(Two-dimensional motion records)
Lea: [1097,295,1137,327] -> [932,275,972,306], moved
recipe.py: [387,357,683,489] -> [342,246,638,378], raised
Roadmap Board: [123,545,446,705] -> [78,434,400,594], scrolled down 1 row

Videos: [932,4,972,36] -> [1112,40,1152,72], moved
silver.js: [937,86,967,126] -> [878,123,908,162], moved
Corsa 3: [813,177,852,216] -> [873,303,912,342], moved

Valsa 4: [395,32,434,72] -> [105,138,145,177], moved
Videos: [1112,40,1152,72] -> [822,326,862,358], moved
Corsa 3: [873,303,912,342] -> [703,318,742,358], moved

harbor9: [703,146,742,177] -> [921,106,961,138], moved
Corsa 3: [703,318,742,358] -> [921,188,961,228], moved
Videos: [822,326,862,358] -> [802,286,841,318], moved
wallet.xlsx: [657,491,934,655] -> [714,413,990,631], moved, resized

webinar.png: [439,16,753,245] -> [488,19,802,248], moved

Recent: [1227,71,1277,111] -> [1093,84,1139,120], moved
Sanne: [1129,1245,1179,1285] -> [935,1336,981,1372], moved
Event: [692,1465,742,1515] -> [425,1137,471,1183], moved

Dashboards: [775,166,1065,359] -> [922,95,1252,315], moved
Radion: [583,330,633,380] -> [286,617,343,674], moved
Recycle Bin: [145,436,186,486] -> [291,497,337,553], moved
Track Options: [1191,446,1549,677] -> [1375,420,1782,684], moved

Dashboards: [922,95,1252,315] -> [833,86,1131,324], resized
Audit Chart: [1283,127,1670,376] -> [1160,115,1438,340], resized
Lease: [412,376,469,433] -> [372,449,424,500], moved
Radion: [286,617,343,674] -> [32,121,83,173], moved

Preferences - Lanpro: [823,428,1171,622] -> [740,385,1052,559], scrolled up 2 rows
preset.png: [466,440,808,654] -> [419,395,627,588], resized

◆ **Instructions to follow**: Look above for the line with "Videos: [932,4,972,36] ->" and the line with "Corsa 3: [873,303,912,342]"; transcribe both and all lines in between, exactly, and nothing else.

◆ **Response below**:
Videos: [932,4,972,36] -> [1112,40,1152,72], moved
silver.js: [937,86,967,126] -> [878,123,908,162], moved
Corsa 3: [813,177,852,216] -> [873,303,912,342], moved

Valsa 4: [395,32,434,72] -> [105,138,145,177], moved
Videos: [1112,40,1152,72] -> [822,326,862,358], moved
Corsa 3: [873,303,912,342] -> [703,318,742,358], moved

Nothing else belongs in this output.